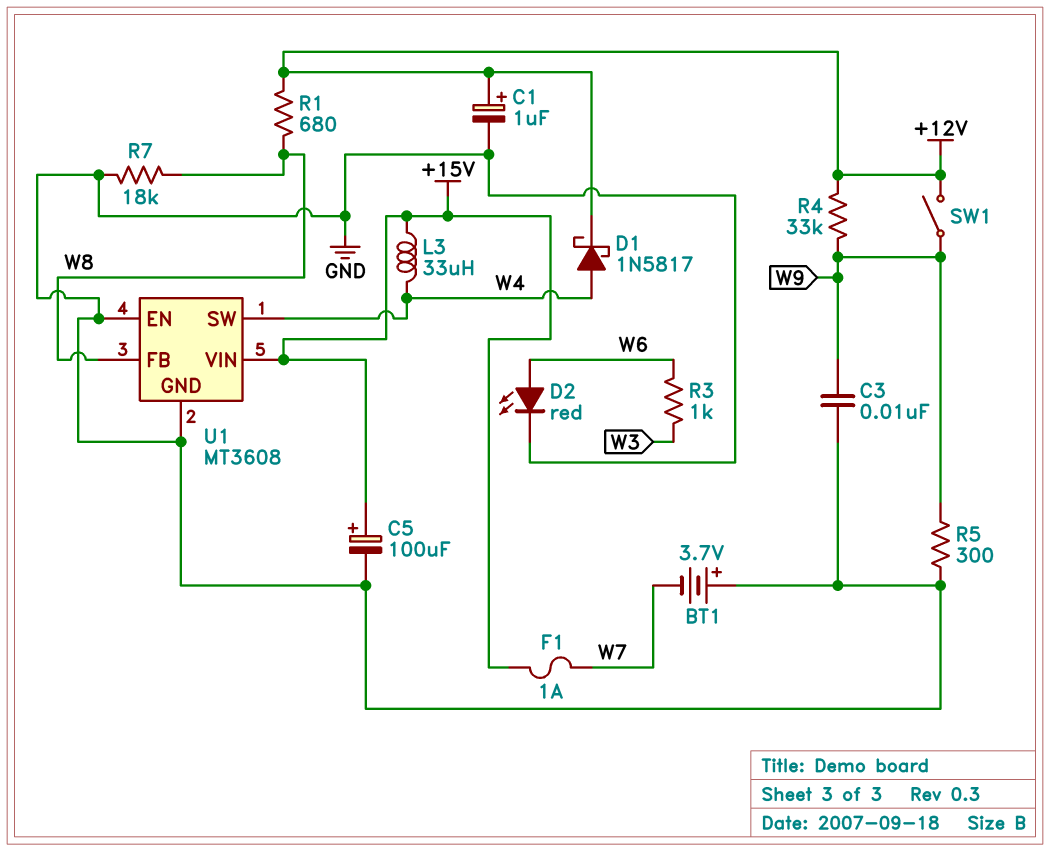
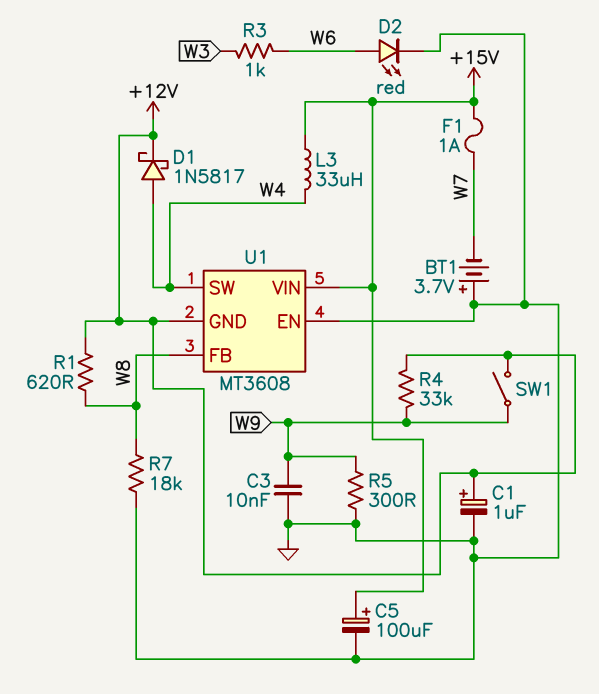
R1: 680 (+12V, W8) -> 620 (+12V, W8)
U1 pin GND: GND -> +12V

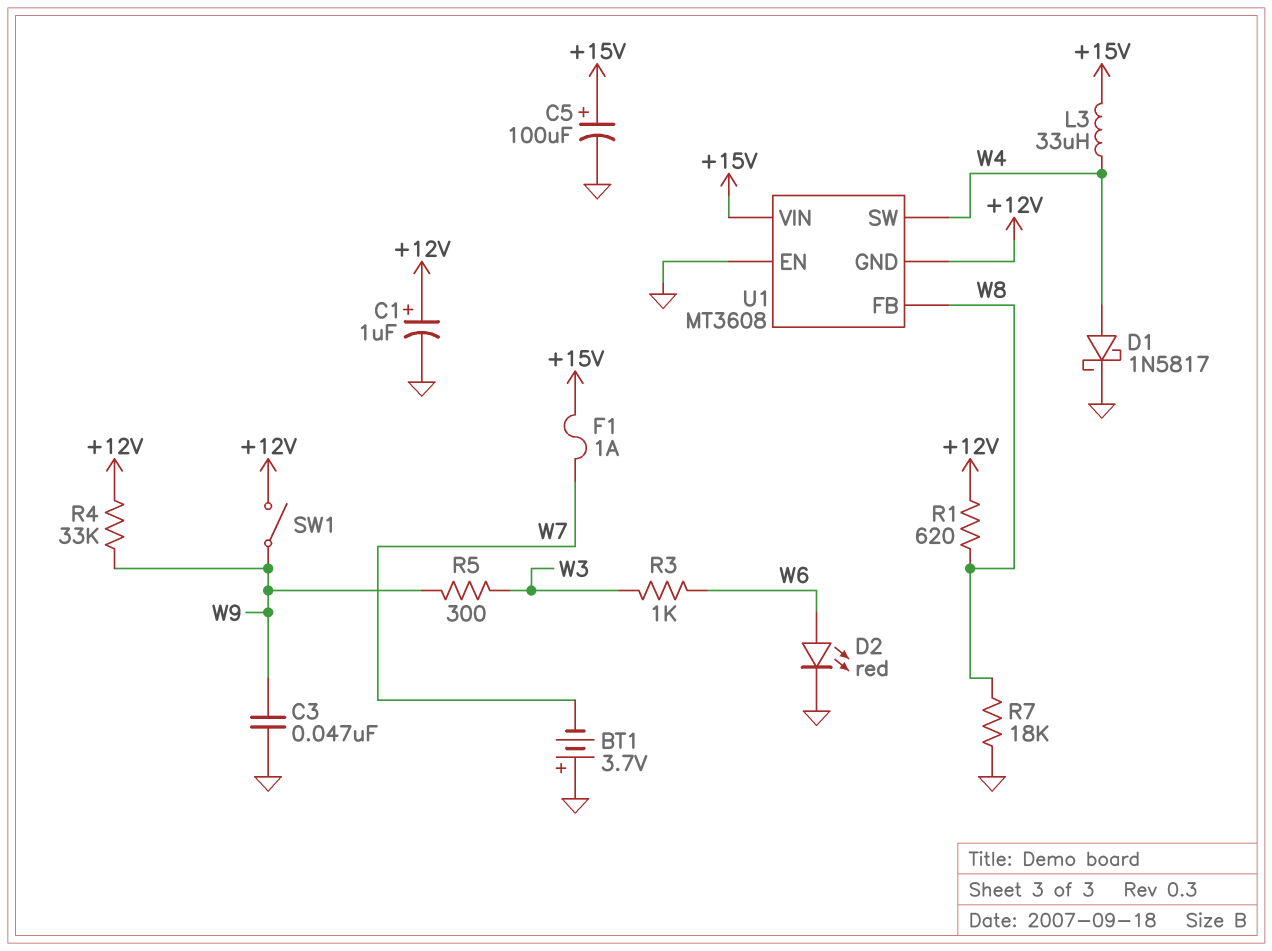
C3: 10nF (GND, W9) -> 47nF (GND, W9)
D1: schottky 1N5817 (A W4, K +12V) -> schottky 1N5817 (A W4, K GND)
R5: 300 (GND, W9) -> 300 (W3, W9)

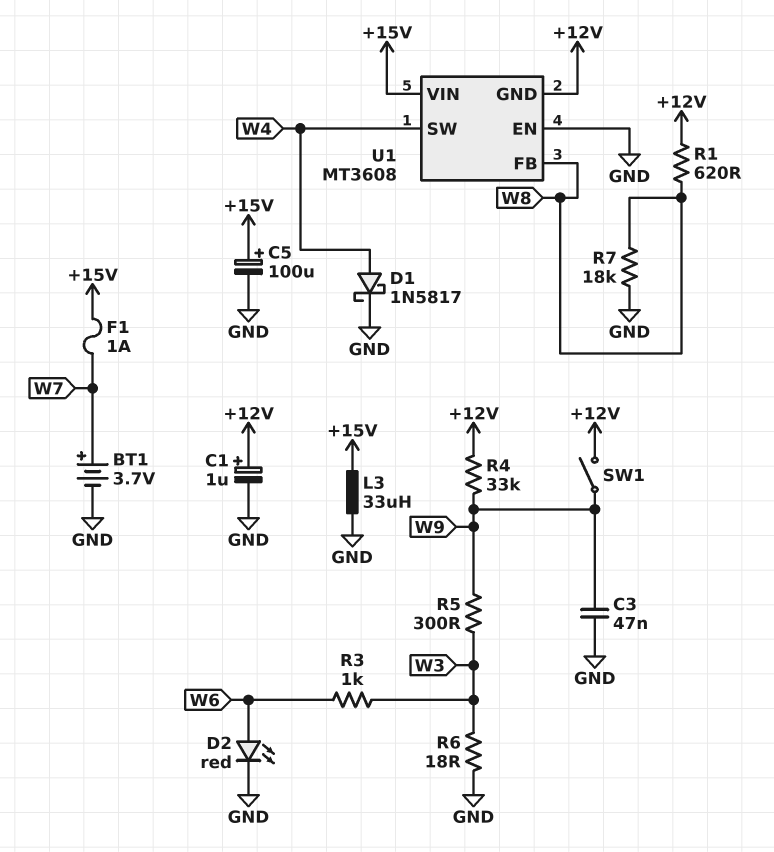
BT1: 3.7V (plus GND, minus W7) -> 3.7V (plus W7, minus GND)
L3: 33uH (+15V, W4) -> 33uH (+15V, GND)
R6: none -> 18 (GND, W3)

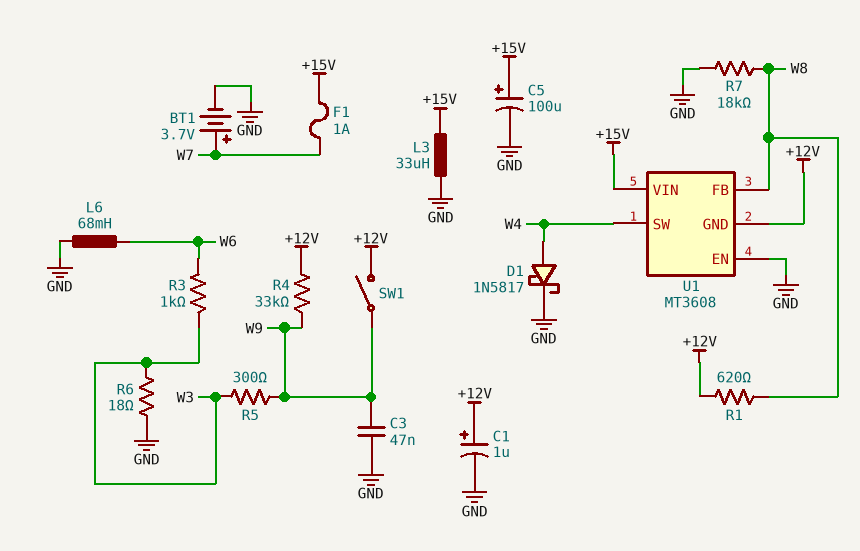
D2: LED red (A W6, K GND) -> none
L6: none -> 68mH (GND, W6)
════════════════
◆ What is being asked ◆
The copy should match the records above exactly, except that pictures are dropped.

◆ Result of the exercise ◆
R1: 680 (+12V, W8) -> 620 (+12V, W8)
U1 pin GND: GND -> +12V

C3: 10nF (GND, W9) -> 47nF (GND, W9)
D1: schottky 1N5817 (A W4, K +12V) -> schottky 1N5817 (A W4, K GND)
R5: 300 (GND, W9) -> 300 (W3, W9)

BT1: 3.7V (plus GND, minus W7) -> 3.7V (plus W7, minus GND)
L3: 33uH (+15V, W4) -> 33uH (+15V, GND)
R6: none -> 18 (GND, W3)

D2: LED red (A W6, K GND) -> none
L6: none -> 68mH (GND, W6)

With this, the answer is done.